- [Task brief]
Filter these entries, keeping only lines that hold the word "orange".

- [The data]
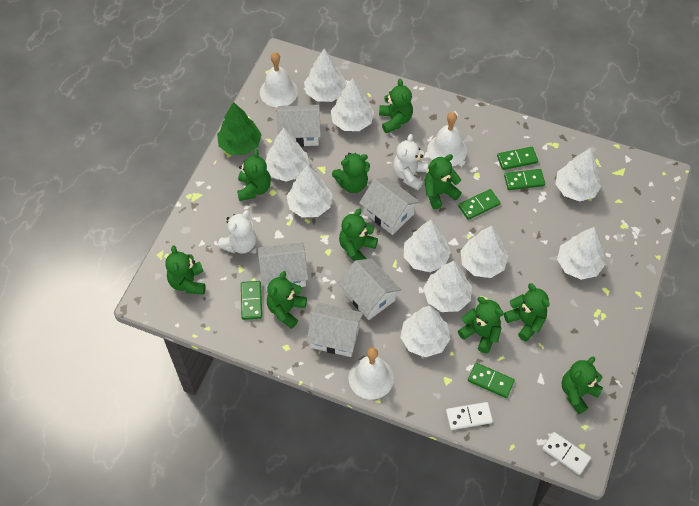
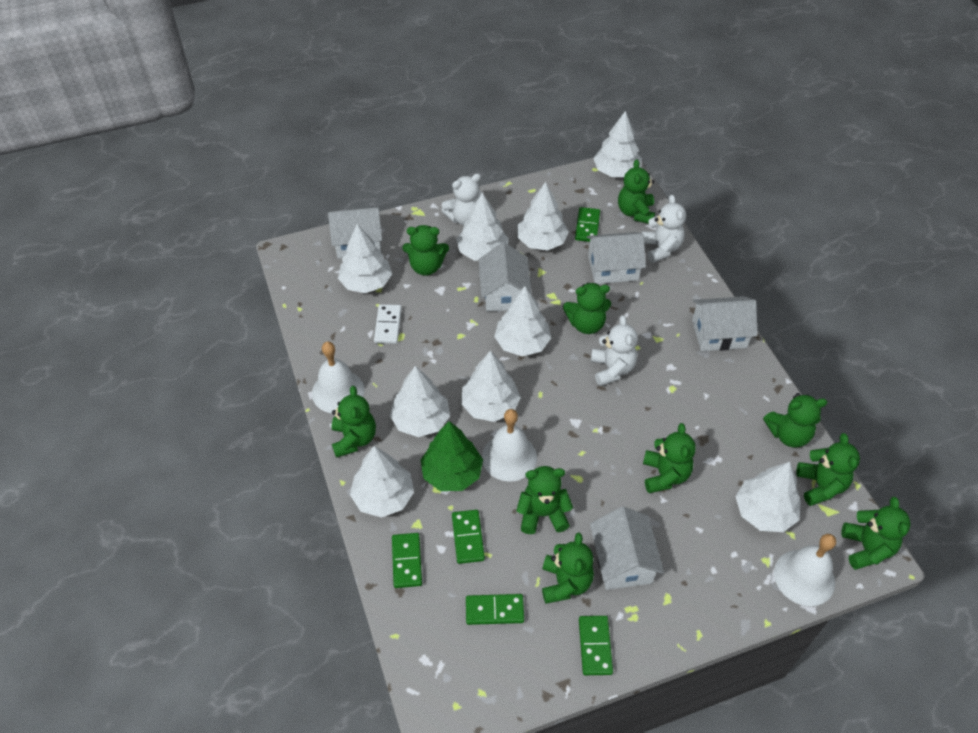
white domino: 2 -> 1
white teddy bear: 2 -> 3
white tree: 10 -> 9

==

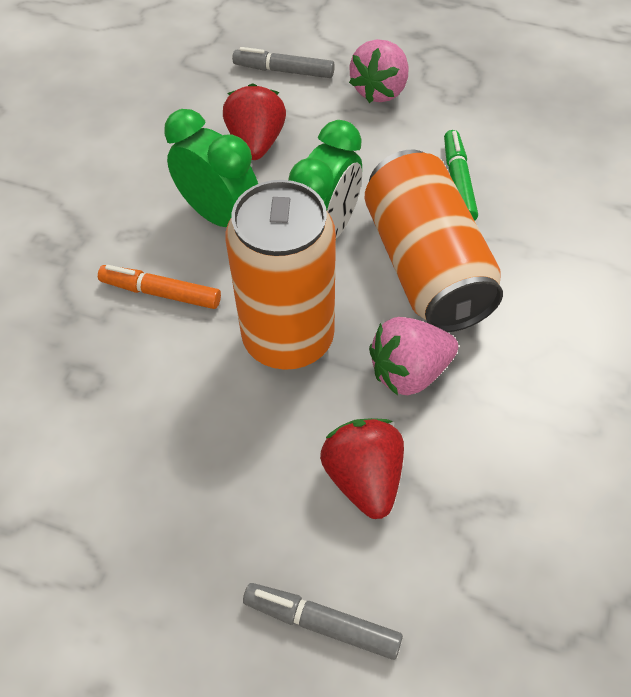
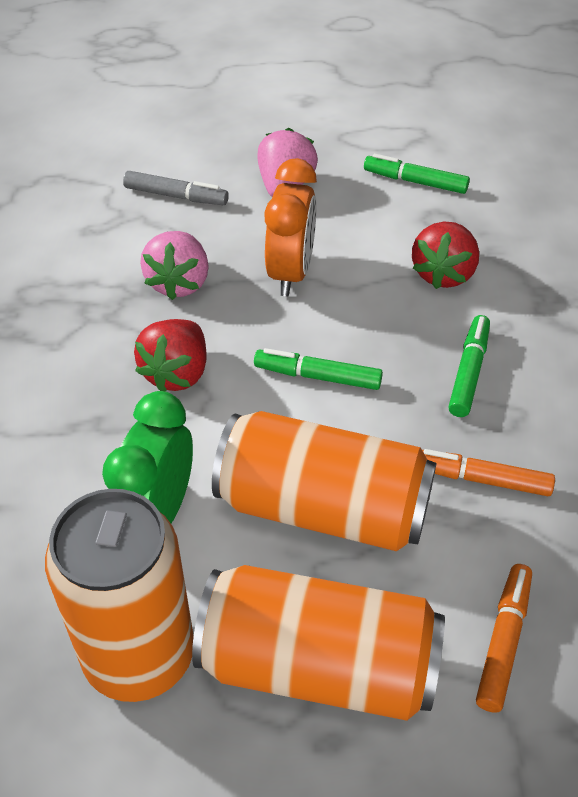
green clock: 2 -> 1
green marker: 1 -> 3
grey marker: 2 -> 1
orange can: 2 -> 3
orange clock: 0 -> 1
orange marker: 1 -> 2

- [Output of the exercise]
orange can: 2 -> 3
orange clock: 0 -> 1
orange marker: 1 -> 2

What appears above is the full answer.